**** PROVIDED RECORDS

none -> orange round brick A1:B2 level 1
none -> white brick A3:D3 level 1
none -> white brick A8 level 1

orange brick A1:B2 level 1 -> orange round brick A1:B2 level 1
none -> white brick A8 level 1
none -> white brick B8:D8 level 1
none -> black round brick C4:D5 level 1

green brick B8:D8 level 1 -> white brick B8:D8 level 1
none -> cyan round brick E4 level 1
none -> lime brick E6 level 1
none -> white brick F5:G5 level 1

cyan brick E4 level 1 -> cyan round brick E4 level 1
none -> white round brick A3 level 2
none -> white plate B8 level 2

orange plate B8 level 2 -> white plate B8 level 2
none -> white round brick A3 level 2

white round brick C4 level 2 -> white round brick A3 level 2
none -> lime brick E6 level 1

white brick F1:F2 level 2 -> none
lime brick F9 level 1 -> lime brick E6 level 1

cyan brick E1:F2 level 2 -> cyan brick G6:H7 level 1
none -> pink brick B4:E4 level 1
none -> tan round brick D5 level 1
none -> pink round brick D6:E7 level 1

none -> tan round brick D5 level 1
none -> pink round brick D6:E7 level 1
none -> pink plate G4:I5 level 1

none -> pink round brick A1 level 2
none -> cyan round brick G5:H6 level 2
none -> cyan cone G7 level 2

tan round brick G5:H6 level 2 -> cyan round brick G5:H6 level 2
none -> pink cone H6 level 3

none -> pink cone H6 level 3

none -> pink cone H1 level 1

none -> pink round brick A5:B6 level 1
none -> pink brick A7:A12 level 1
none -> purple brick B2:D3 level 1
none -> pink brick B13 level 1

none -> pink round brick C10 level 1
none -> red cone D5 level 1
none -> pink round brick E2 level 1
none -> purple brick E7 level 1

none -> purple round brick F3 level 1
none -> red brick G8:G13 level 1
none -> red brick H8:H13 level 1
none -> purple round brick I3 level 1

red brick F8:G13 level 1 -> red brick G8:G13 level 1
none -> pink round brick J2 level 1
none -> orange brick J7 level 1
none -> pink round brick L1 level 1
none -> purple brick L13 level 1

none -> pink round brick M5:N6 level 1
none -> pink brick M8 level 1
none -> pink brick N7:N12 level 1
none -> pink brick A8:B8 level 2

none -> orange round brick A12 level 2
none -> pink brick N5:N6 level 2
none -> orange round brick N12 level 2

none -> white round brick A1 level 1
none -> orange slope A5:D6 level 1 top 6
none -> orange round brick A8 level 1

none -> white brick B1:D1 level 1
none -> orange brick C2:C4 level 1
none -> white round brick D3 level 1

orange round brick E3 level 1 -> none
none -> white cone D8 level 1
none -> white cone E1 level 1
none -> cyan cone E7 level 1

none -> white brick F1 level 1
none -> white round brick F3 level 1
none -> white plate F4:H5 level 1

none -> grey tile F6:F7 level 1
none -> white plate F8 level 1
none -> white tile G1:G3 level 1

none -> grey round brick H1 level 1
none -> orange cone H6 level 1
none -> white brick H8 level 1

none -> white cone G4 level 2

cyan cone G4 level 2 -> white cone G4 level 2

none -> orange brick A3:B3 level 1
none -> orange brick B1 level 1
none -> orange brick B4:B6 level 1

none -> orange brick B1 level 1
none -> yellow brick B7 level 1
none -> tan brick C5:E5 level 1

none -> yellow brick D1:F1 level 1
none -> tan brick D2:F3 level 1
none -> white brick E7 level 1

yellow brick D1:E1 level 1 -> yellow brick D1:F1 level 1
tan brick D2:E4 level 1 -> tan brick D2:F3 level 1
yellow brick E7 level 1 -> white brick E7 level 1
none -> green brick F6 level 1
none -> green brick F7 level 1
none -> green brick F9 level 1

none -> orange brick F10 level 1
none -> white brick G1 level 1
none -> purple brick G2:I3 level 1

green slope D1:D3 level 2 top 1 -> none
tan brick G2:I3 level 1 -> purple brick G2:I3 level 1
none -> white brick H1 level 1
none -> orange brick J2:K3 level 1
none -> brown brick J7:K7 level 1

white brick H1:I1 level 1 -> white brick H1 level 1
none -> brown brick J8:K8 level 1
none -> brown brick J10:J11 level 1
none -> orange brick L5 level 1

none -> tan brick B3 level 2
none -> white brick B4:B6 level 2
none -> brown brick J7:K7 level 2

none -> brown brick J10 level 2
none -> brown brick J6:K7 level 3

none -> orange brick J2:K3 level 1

********

Give again, word for word, every line of the listing above from the one with "orange round brick E3 level 1 -> none" to the one with "none -> white plate F8 level 1", both inclusive, and nothing beyond them.

orange round brick E3 level 1 -> none
none -> white cone D8 level 1
none -> white cone E1 level 1
none -> cyan cone E7 level 1

none -> white brick F1 level 1
none -> white round brick F3 level 1
none -> white plate F4:H5 level 1

none -> grey tile F6:F7 level 1
none -> white plate F8 level 1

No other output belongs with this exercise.